WHAT YOU NEED TO DO: From the line that includes "C2: 3300uF (plus DGND, minus CMP) -> none" down to the final line of the data below, copy every line exactly and leave the rest out.

RECORDED INFORMATION:
==========
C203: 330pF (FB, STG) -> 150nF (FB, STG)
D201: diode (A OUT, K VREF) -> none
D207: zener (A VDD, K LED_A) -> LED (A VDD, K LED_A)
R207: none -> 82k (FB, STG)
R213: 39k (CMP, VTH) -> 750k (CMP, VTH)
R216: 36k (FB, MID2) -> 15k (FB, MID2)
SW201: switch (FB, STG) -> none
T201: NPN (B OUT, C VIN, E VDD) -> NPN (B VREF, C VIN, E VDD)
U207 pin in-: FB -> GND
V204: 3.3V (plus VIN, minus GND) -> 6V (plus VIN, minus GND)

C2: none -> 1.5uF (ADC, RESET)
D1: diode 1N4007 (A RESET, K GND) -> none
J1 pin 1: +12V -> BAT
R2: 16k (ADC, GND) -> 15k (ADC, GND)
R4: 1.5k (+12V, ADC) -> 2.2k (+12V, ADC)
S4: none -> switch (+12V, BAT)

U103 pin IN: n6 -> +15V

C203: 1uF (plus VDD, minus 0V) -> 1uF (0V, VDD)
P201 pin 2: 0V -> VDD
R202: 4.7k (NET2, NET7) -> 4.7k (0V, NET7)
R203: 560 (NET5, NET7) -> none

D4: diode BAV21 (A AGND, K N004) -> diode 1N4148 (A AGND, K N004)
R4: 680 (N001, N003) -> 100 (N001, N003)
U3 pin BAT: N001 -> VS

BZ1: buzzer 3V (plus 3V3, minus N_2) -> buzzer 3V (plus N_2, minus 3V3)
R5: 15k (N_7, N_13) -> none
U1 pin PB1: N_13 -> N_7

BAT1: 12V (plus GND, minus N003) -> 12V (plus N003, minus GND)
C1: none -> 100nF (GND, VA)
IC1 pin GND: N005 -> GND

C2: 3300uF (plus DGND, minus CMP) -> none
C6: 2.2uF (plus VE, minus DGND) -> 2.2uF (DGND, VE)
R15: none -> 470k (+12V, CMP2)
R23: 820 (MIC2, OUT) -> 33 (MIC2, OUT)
==========
RESPONSE TO THE EXERCISE:
C2: 3300uF (plus DGND, minus CMP) -> none
C6: 2.2uF (plus VE, minus DGND) -> 2.2uF (DGND, VE)
R15: none -> 470k (+12V, CMP2)
R23: 820 (MIC2, OUT) -> 33 (MIC2, OUT)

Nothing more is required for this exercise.